• _Requirement_
An exact copy of the records below is required, and it must contain no pictures.

• _Information supplied_
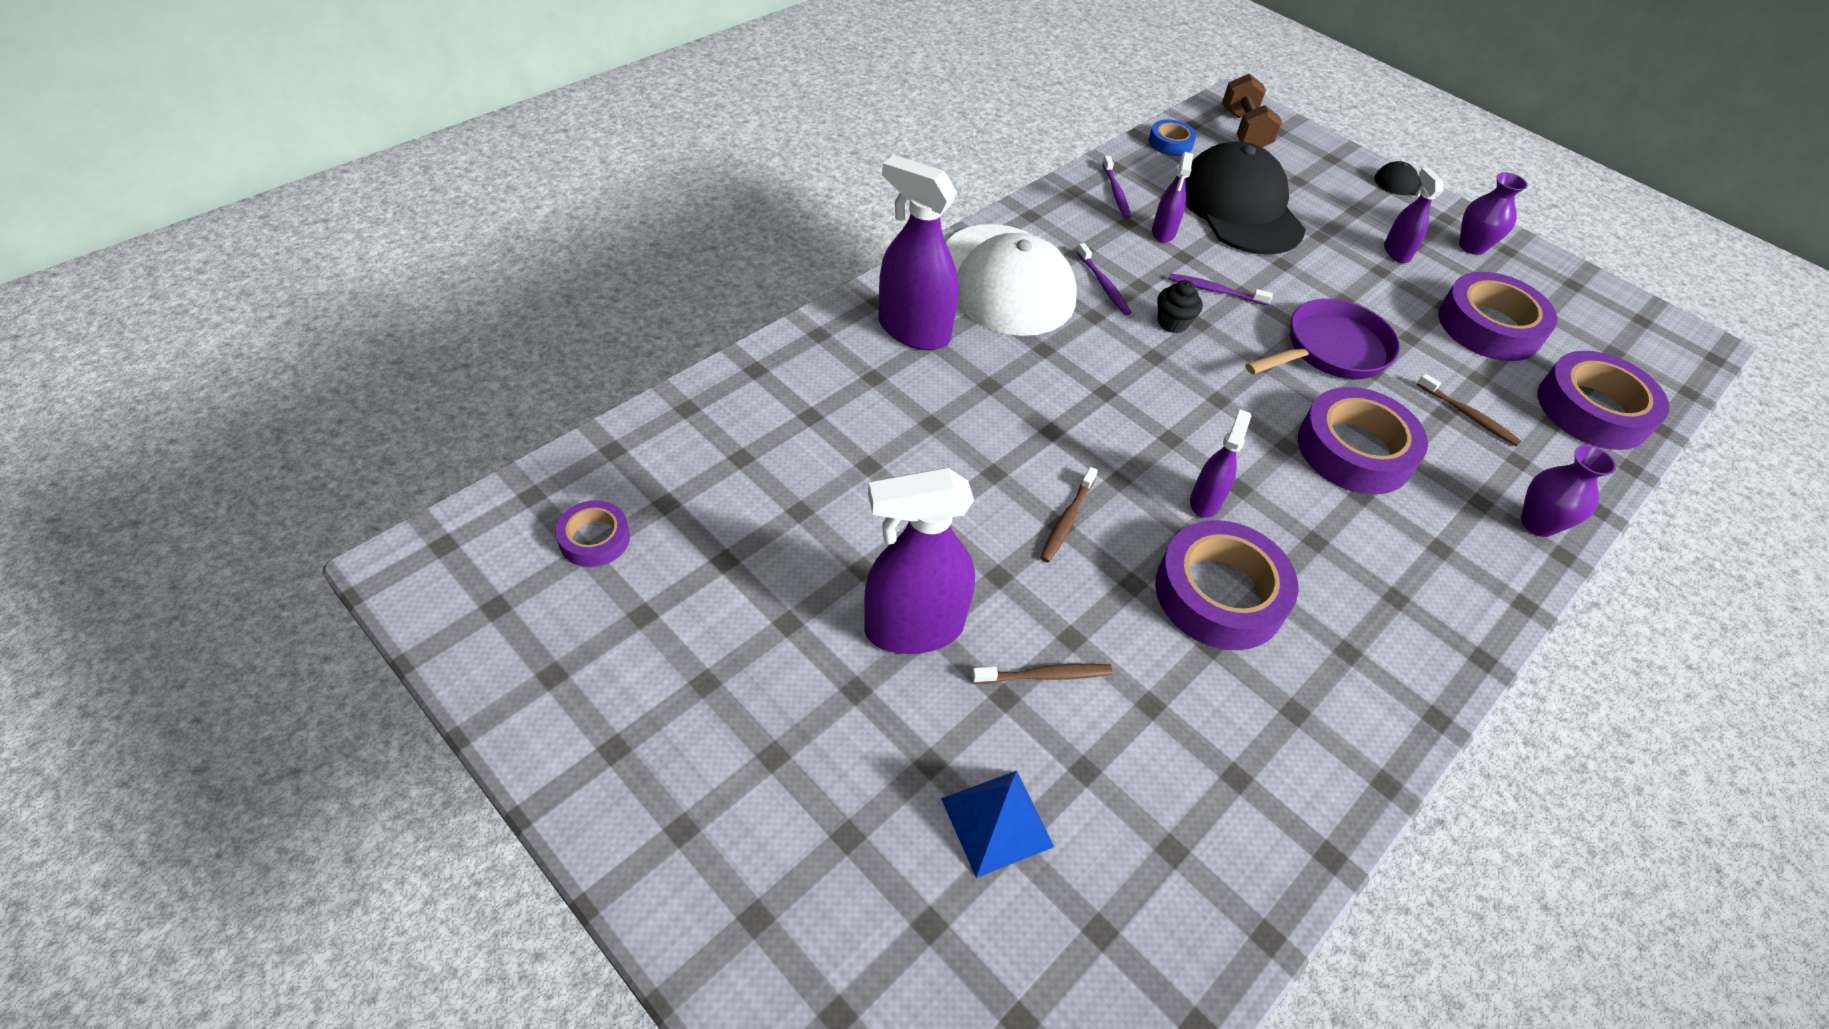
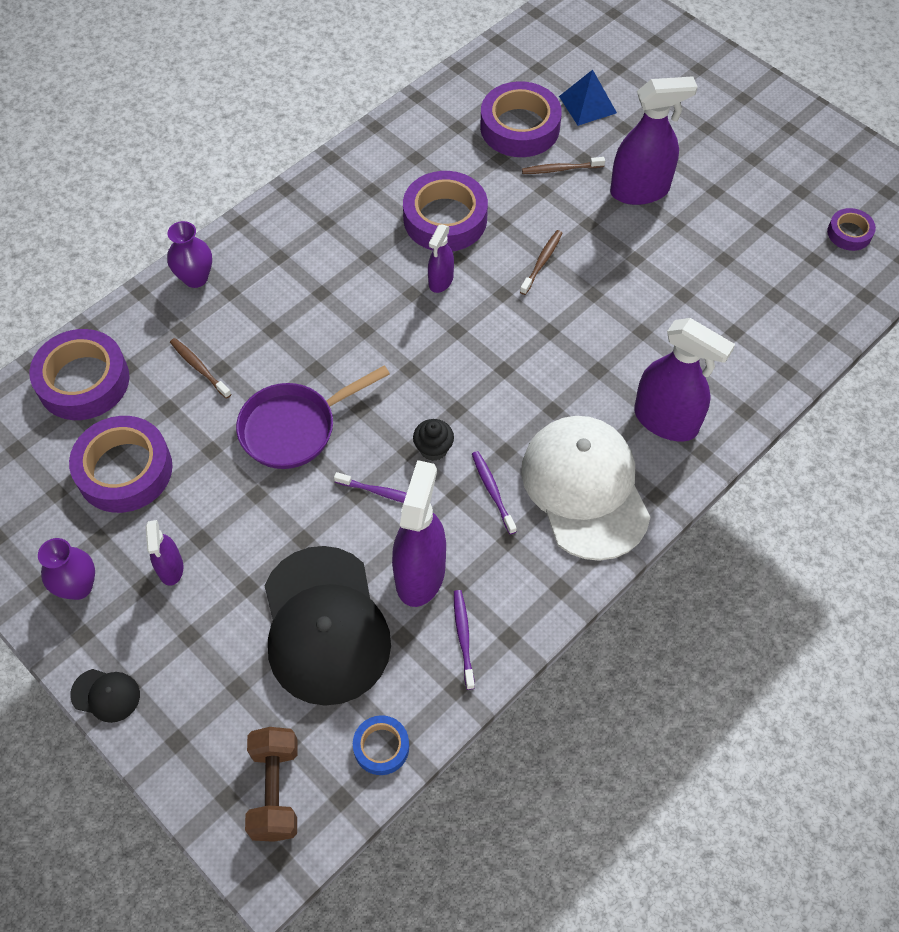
camera: 175 degrees left, 10 degrees up
(1163, 232) = (420, 574): purple spray bottle -> purple spray bottle, size x1.86
(1354, 450) = (311, 329): purple tape -> purple tape (520, 127)

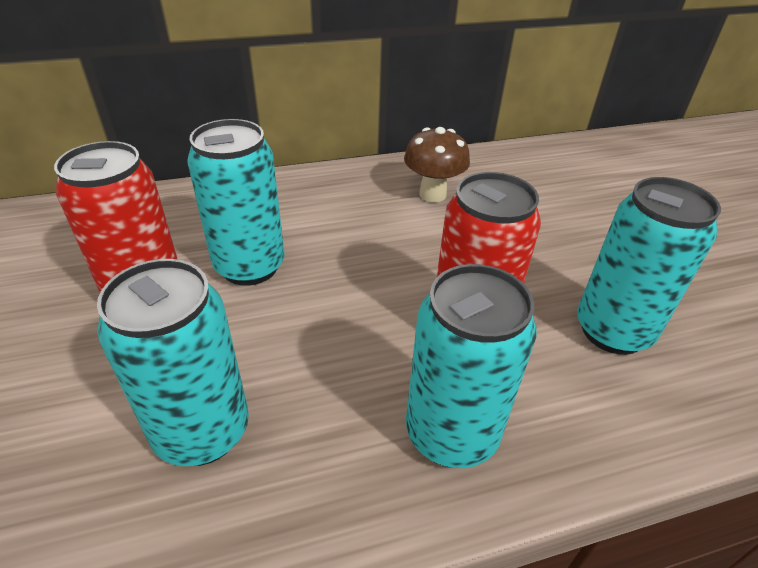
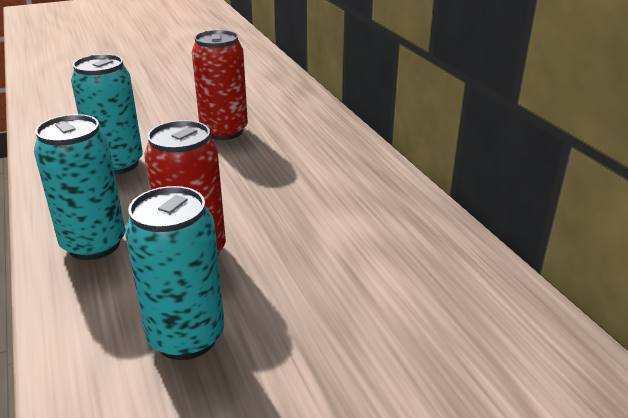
camera: 85 degrees right, 10 degrees down
(250, 266) = (256, 157): turquoise can -> none
(432, 194) = (386, 230): brown mushroom -> none

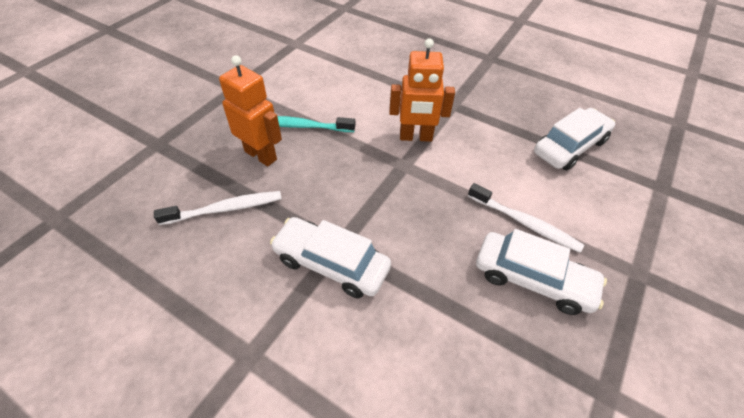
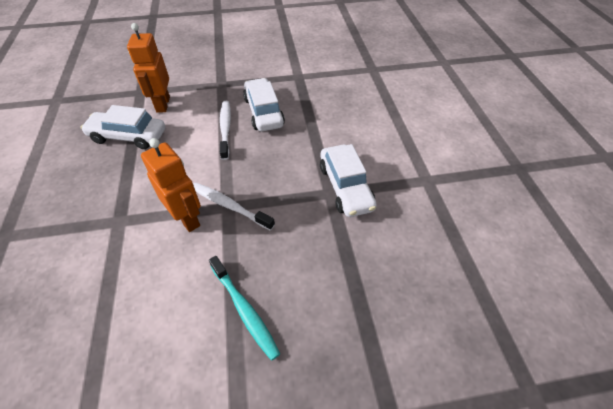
camera: 130 degrees left, 0 degrees up
(225, 209) = (379, 277): white toothbrush -> white toothbrush (229, 206)
(261, 155) = (309, 308): orange robot -> orange robot (163, 104)

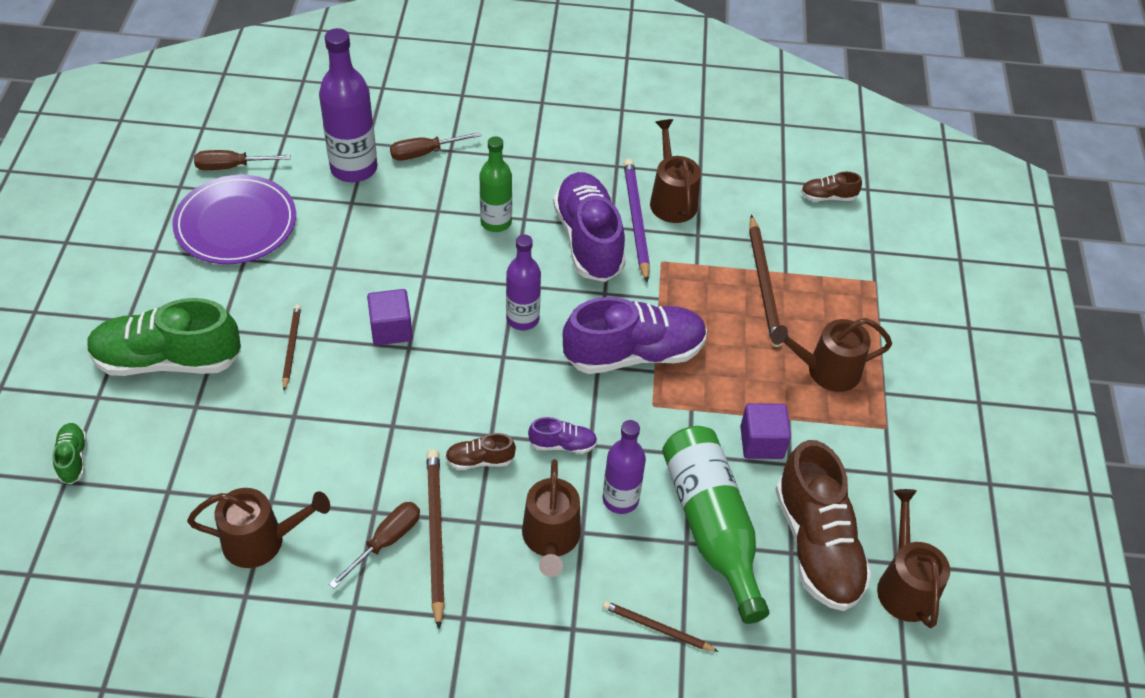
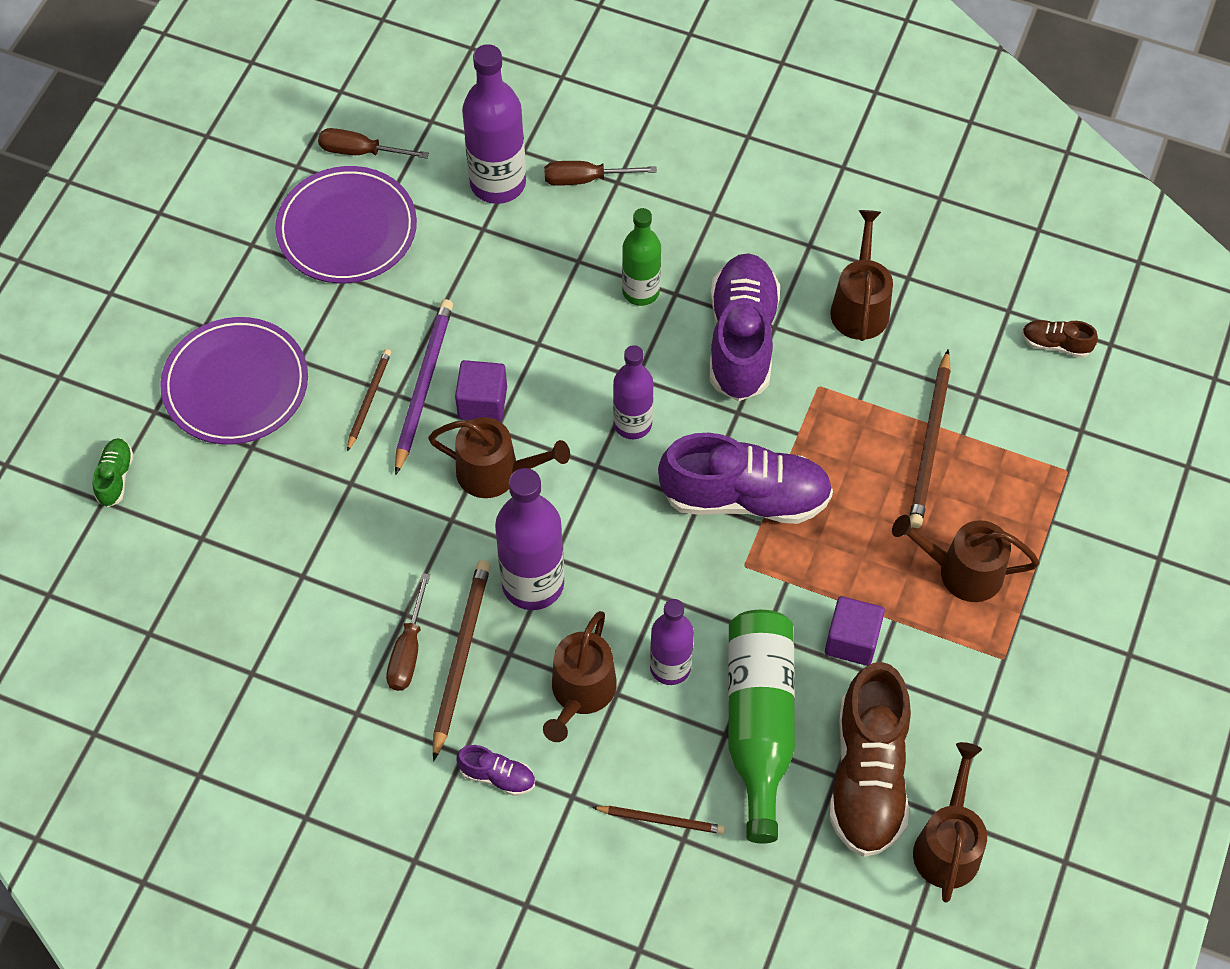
camera: 20 degrees right, 10 degrees up
(168, 360) = (236, 385): green shoe -> purple plate
(261, 541) = (282, 617): brown watering can -> brown watering can (496, 472)
(386, 541) = (408, 650): brown screwdriver -> brown screwdriver turned 135 degrees clockwise
(480, 460) = (533, 584): brown shoe -> purple bottle
(562, 444) = (628, 587): purple shoe -> purple shoe (497, 776)
(636, 221) = (806, 325): purple pencil -> purple pencil (423, 386)
(657, 628) = (660, 820): brown pencil -> brown pencil turned 150 degrees clockwise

• _The answer_
camera: 175 degrees left, 10 degrees up
(1163, 232) = (420, 574): purple spray bottle -> purple spray bottle, size x1.86
(1354, 450) = (311, 329): purple tape -> purple tape (520, 127)

camera: 85 degrees right, 10 degrees down
(250, 266) = (256, 157): turquoise can -> none
(432, 194) = (386, 230): brown mushroom -> none

camera: 130 degrees left, 0 degrees up
(225, 209) = (379, 277): white toothbrush -> white toothbrush (229, 206)
(261, 155) = (309, 308): orange robot -> orange robot (163, 104)

camera: 20 degrees right, 10 degrees up
(168, 360) = (236, 385): green shoe -> purple plate
(261, 541) = (282, 617): brown watering can -> brown watering can (496, 472)
(386, 541) = (408, 650): brown screwdriver -> brown screwdriver turned 135 degrees clockwise
(480, 460) = (533, 584): brown shoe -> purple bottle
(562, 444) = (628, 587): purple shoe -> purple shoe (497, 776)
(636, 221) = (806, 325): purple pencil -> purple pencil (423, 386)
(657, 628) = (660, 820): brown pencil -> brown pencil turned 150 degrees clockwise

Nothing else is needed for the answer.